• [Task details]: In your copy, reproduce each entry exactly and include no picture.

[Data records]

........

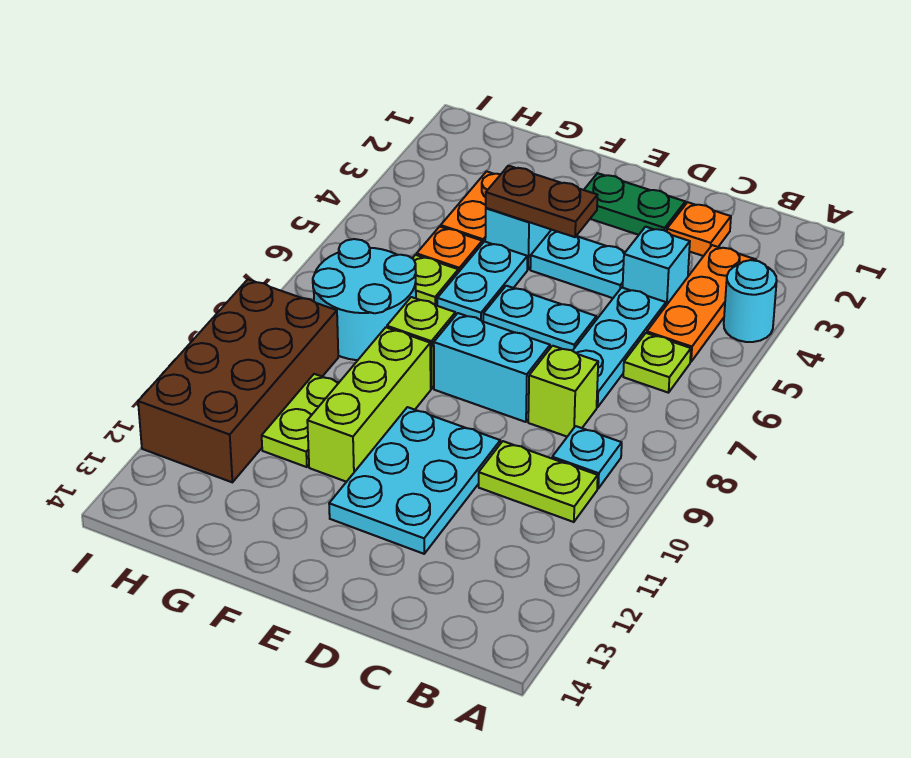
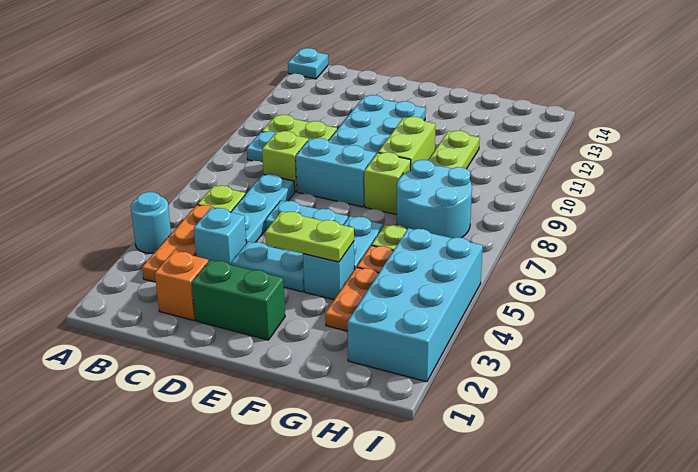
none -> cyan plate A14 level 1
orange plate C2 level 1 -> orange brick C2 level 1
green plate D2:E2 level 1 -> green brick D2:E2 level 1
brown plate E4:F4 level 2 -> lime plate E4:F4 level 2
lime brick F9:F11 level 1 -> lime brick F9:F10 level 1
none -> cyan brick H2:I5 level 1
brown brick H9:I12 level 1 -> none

........

• [Problem solution]:
none -> cyan plate A14 level 1
orange plate C2 level 1 -> orange brick C2 level 1
green plate D2:E2 level 1 -> green brick D2:E2 level 1
brown plate E4:F4 level 2 -> lime plate E4:F4 level 2
lime brick F9:F11 level 1 -> lime brick F9:F10 level 1
none -> cyan brick H2:I5 level 1
brown brick H9:I12 level 1 -> none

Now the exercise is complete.